• RECORD SET:
[Start of Attachment]

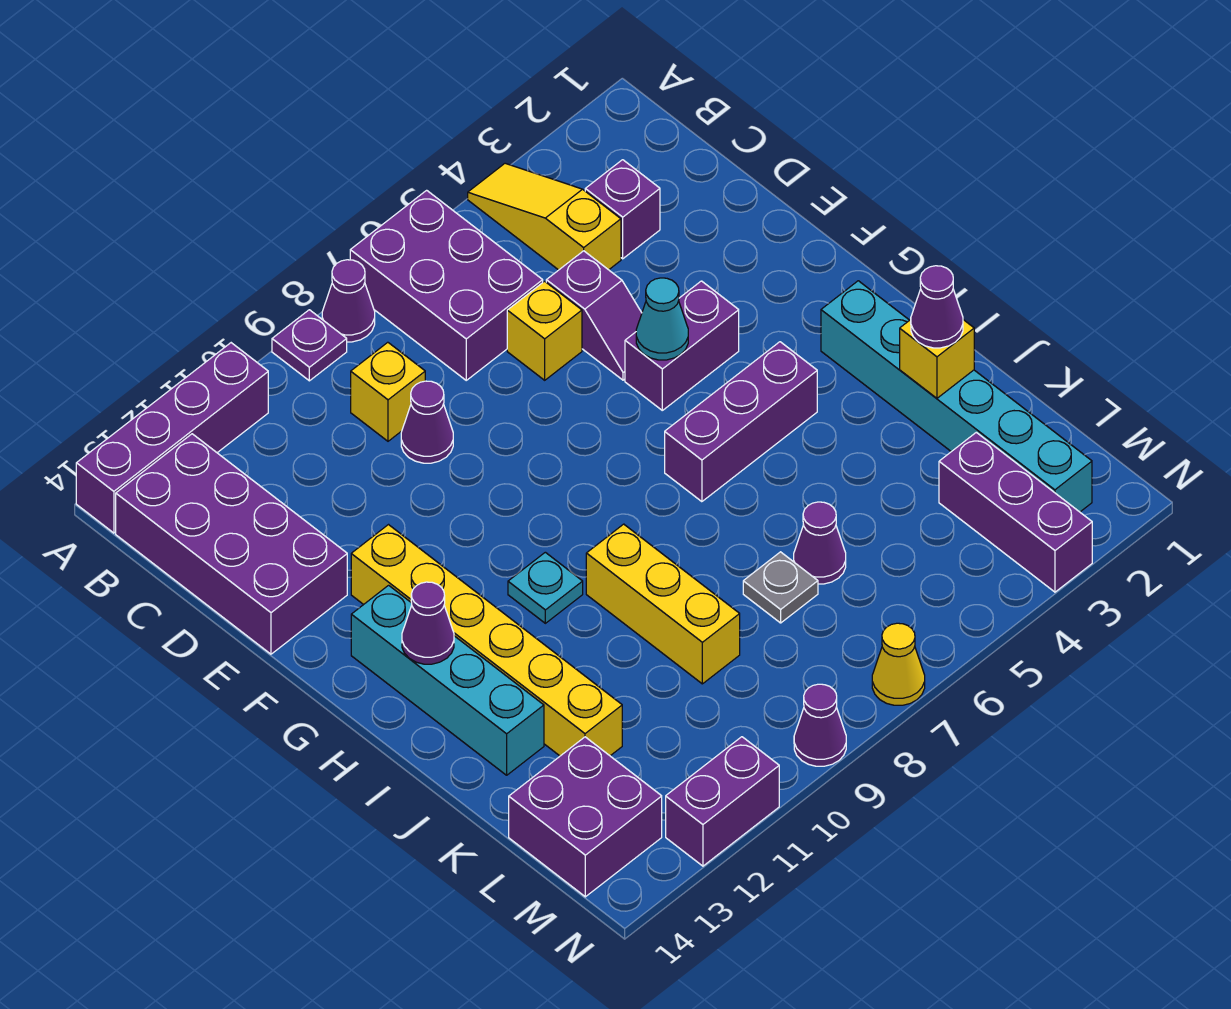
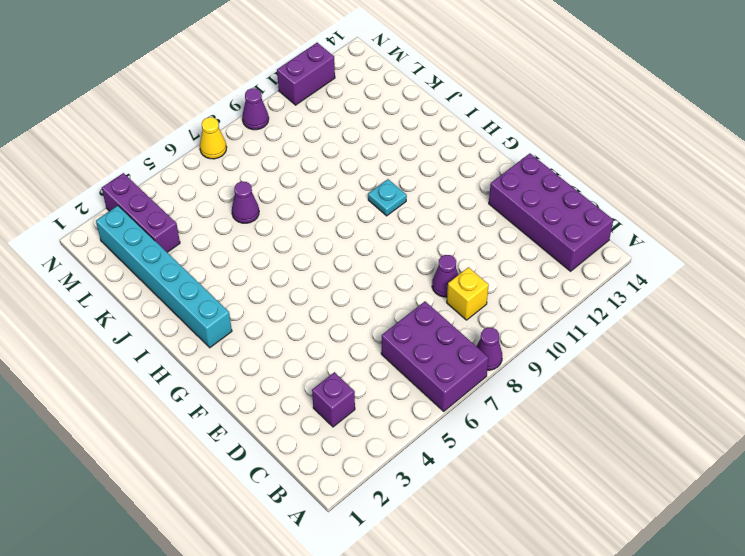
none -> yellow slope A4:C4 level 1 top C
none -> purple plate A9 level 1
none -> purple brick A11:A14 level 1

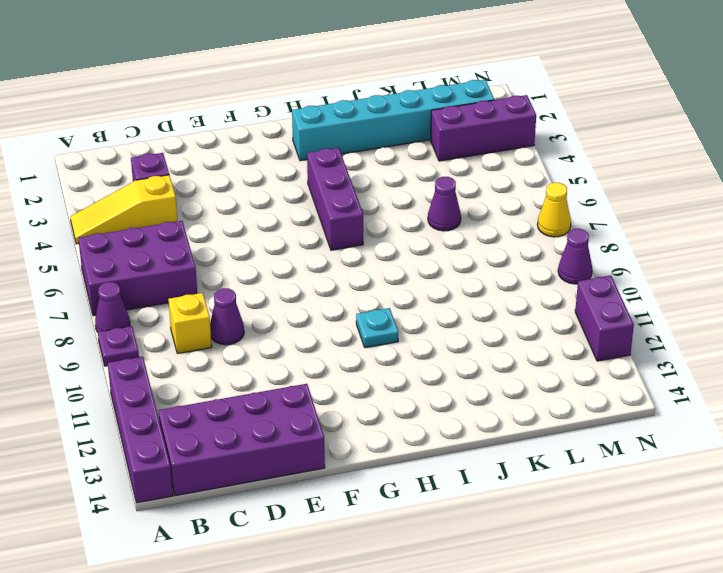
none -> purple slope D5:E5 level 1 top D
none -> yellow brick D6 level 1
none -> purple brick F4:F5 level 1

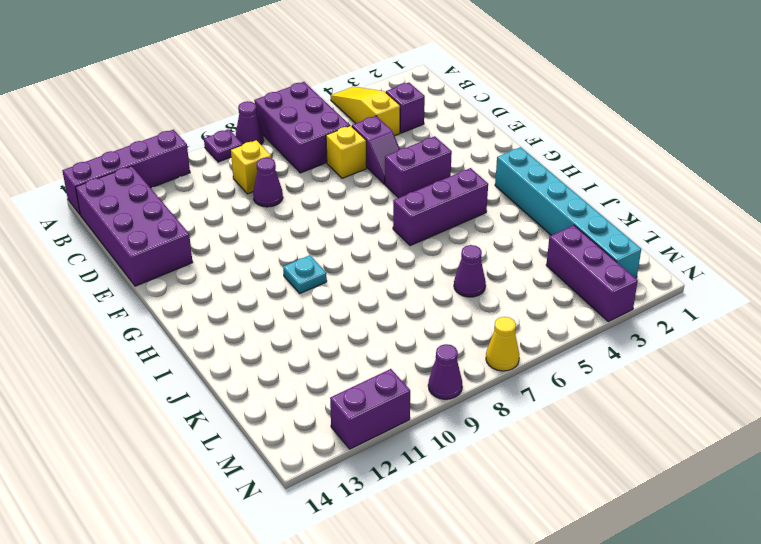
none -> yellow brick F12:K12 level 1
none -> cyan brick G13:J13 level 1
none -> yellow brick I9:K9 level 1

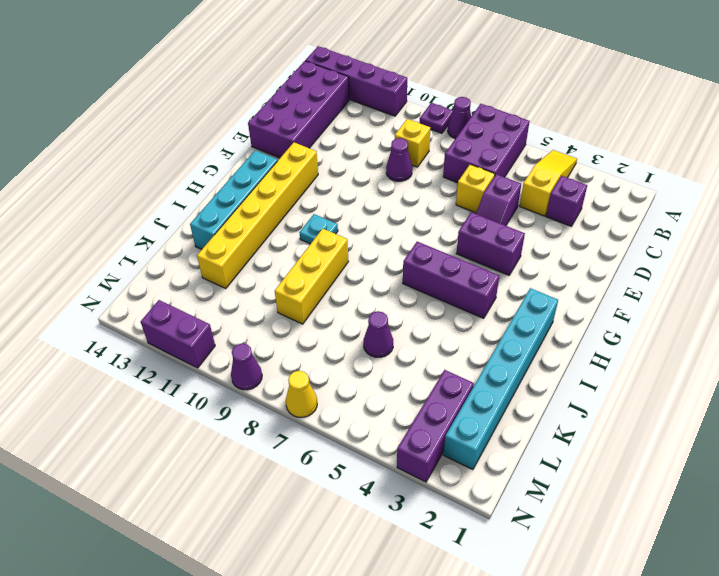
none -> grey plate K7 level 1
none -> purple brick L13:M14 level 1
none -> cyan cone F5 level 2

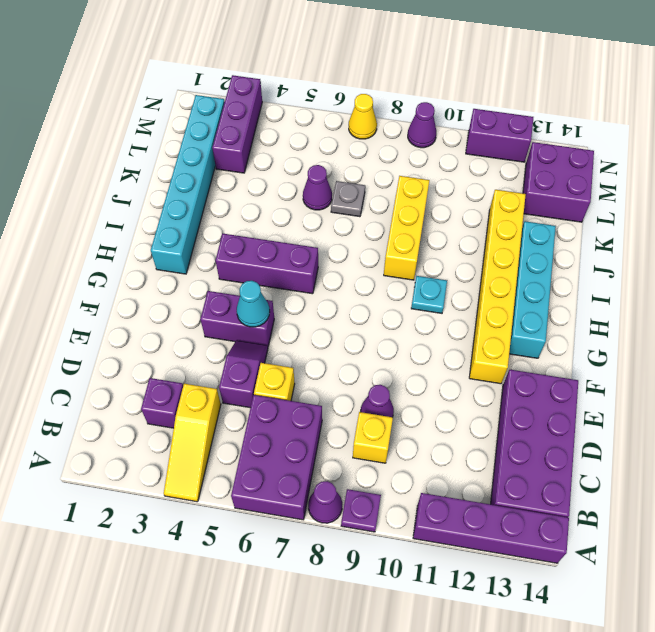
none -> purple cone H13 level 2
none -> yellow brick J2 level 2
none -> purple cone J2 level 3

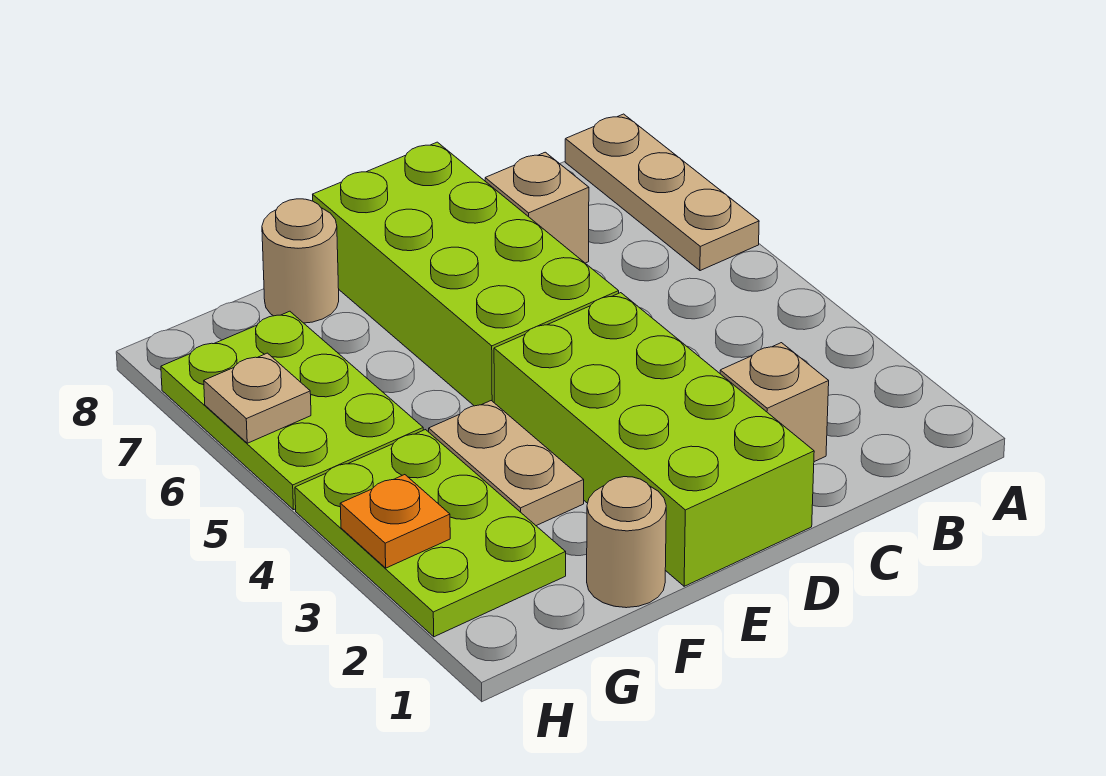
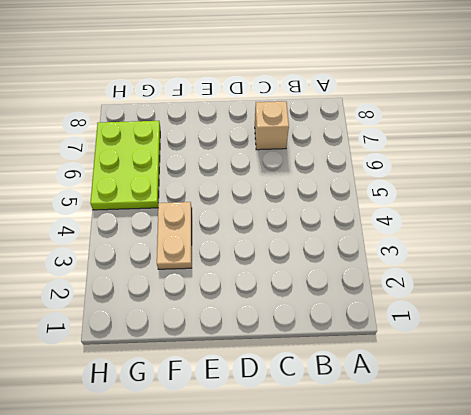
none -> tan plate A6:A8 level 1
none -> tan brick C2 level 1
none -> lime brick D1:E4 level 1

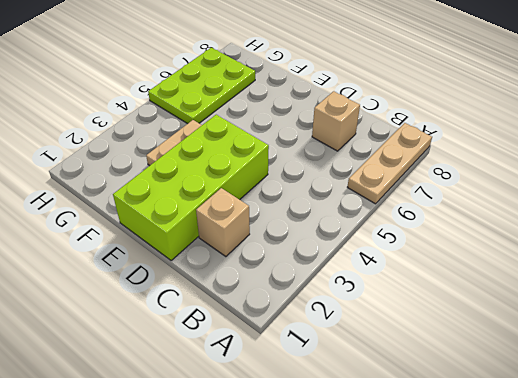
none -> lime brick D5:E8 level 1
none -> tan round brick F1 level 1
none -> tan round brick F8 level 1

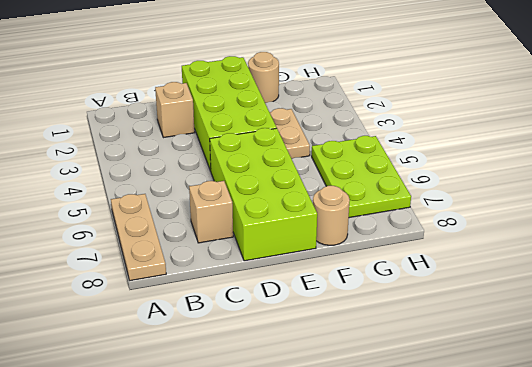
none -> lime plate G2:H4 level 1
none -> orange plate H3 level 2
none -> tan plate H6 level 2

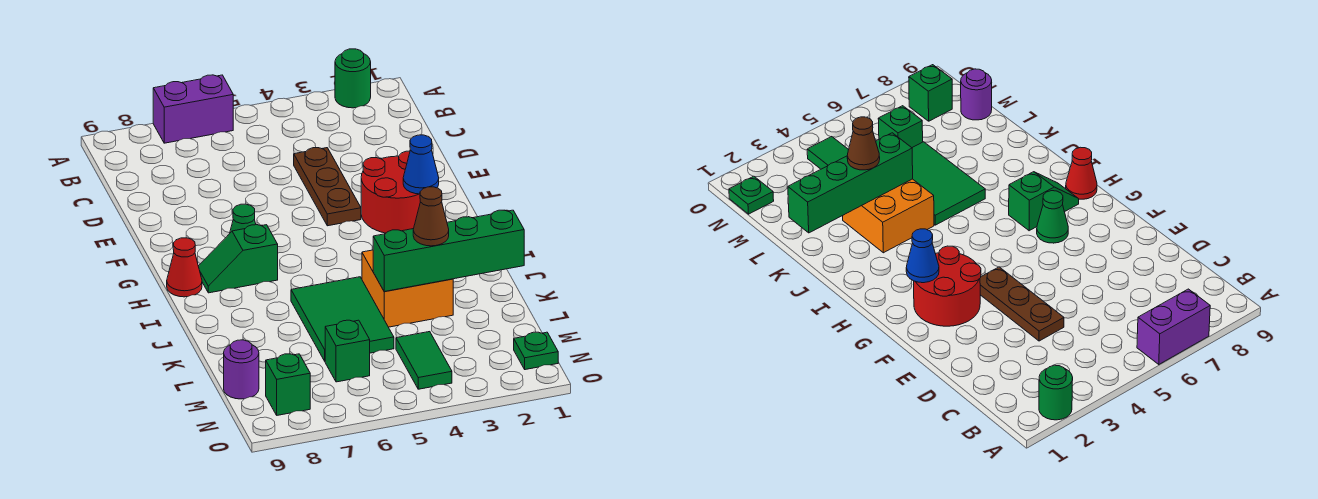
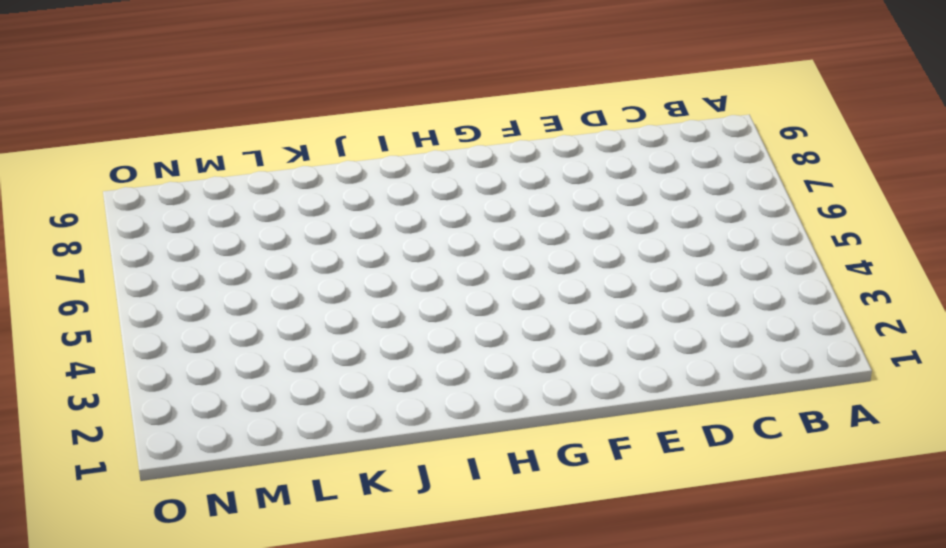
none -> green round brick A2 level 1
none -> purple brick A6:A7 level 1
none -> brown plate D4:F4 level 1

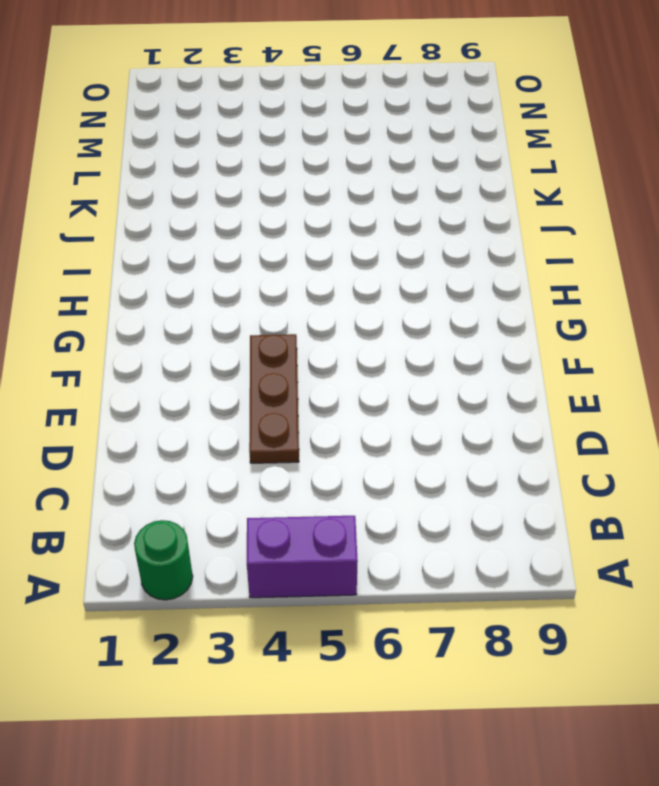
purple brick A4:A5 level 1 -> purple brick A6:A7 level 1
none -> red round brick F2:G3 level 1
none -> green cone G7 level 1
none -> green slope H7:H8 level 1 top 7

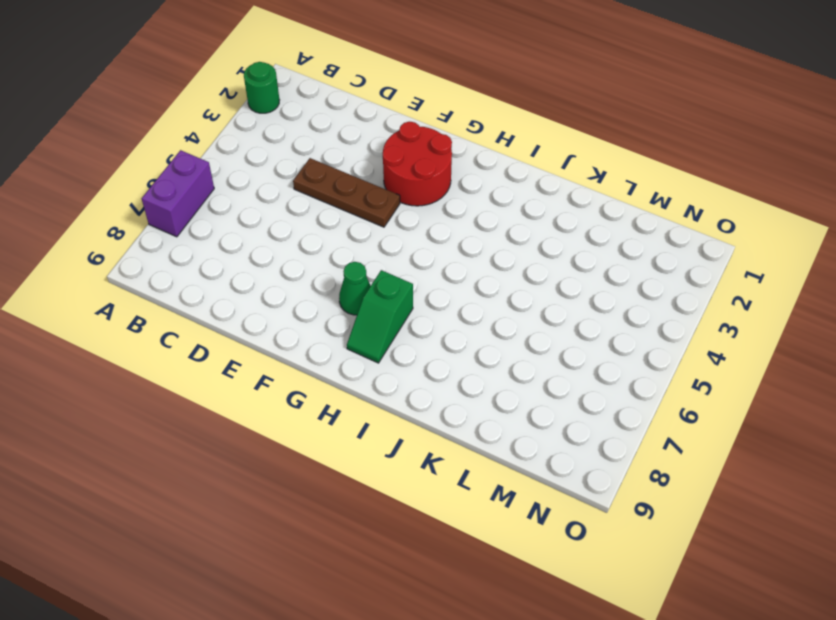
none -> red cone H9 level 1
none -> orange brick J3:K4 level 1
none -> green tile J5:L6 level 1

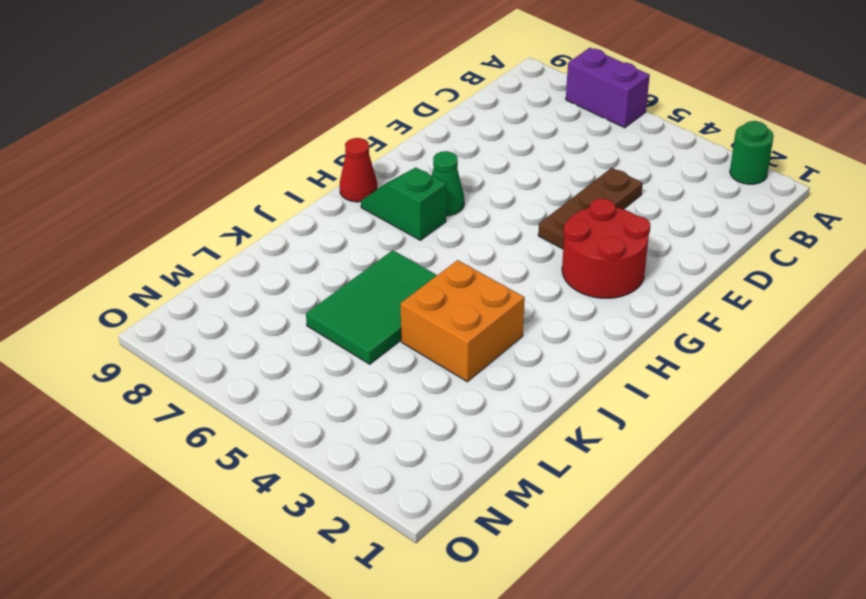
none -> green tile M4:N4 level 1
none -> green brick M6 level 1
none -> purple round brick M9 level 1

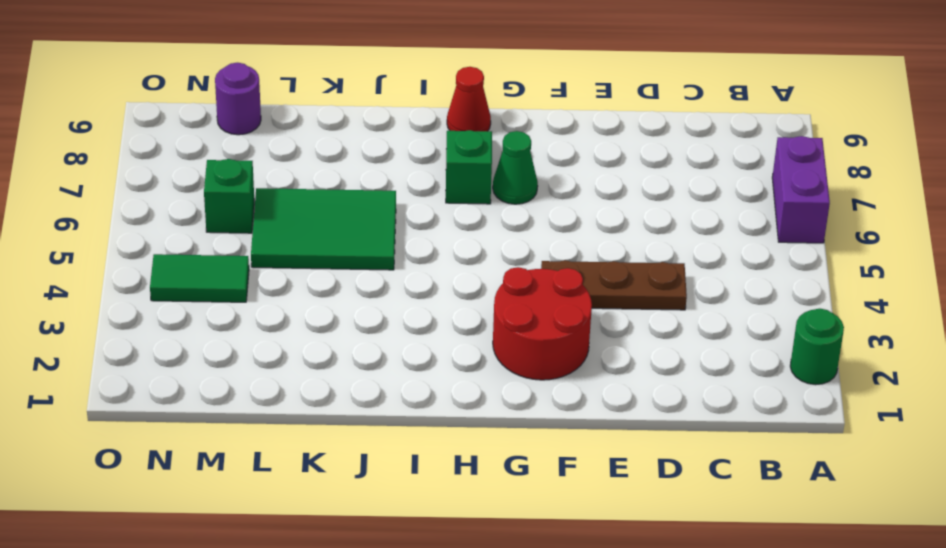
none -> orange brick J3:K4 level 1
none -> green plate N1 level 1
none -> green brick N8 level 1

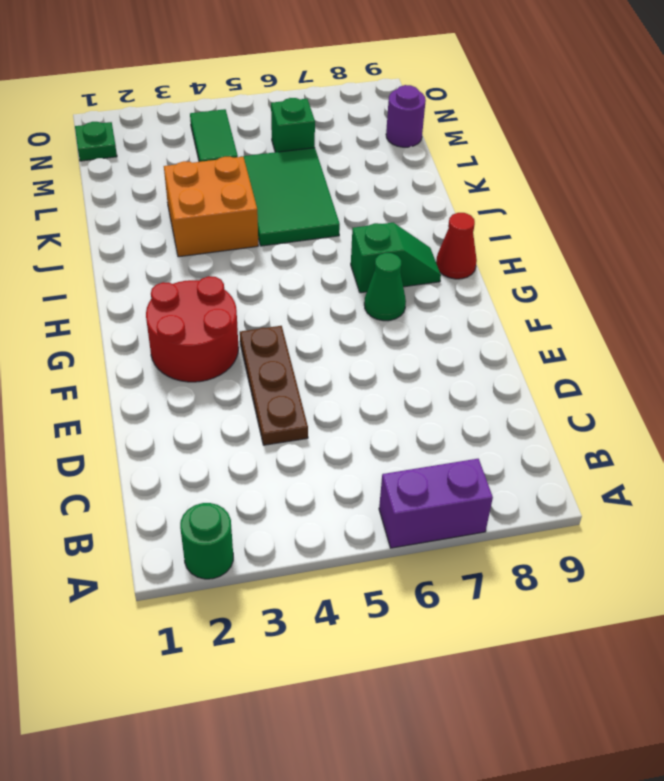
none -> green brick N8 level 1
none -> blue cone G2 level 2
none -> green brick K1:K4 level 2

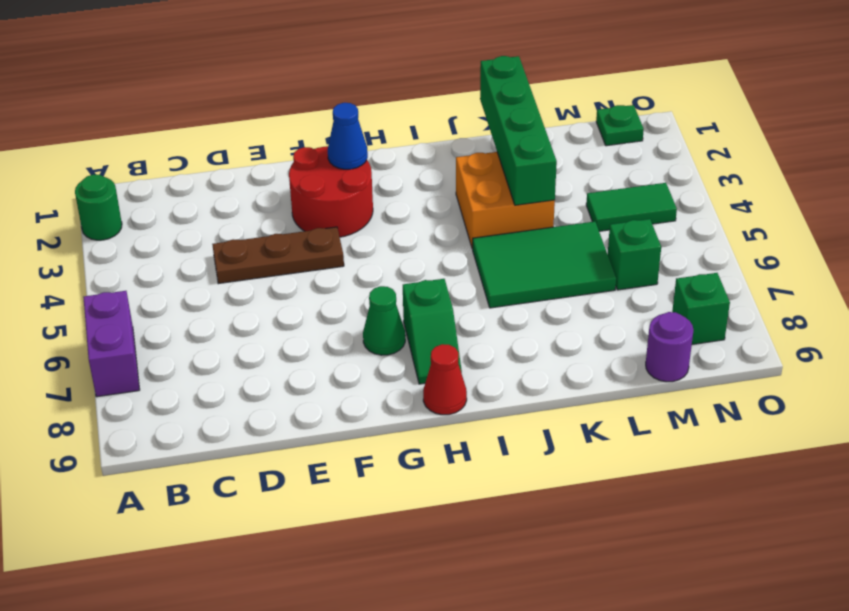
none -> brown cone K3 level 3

[End of Attachment]

• EXERCISE: Every line of the records above must reappear exactly, though the pictures must not.

• EXERCISE ANSWER:
none -> yellow slope A4:C4 level 1 top C
none -> purple plate A9 level 1
none -> purple brick A11:A14 level 1

none -> purple slope D5:E5 level 1 top D
none -> yellow brick D6 level 1
none -> purple brick F4:F5 level 1

none -> yellow brick F12:K12 level 1
none -> cyan brick G13:J13 level 1
none -> yellow brick I9:K9 level 1

none -> grey plate K7 level 1
none -> purple brick L13:M14 level 1
none -> cyan cone F5 level 2

none -> purple cone H13 level 2
none -> yellow brick J2 level 2
none -> purple cone J2 level 3

none -> tan plate A6:A8 level 1
none -> tan brick C2 level 1
none -> lime brick D1:E4 level 1

none -> lime brick D5:E8 level 1
none -> tan round brick F1 level 1
none -> tan round brick F8 level 1

none -> lime plate G2:H4 level 1
none -> orange plate H3 level 2
none -> tan plate H6 level 2

none -> green round brick A2 level 1
none -> purple brick A6:A7 level 1
none -> brown plate D4:F4 level 1

purple brick A4:A5 level 1 -> purple brick A6:A7 level 1
none -> red round brick F2:G3 level 1
none -> green cone G7 level 1
none -> green slope H7:H8 level 1 top 7

none -> red cone H9 level 1
none -> orange brick J3:K4 level 1
none -> green tile J5:L6 level 1

none -> green tile M4:N4 level 1
none -> green brick M6 level 1
none -> purple round brick M9 level 1

none -> orange brick J3:K4 level 1
none -> green plate N1 level 1
none -> green brick N8 level 1

none -> green brick N8 level 1
none -> blue cone G2 level 2
none -> green brick K1:K4 level 2

none -> brown cone K3 level 3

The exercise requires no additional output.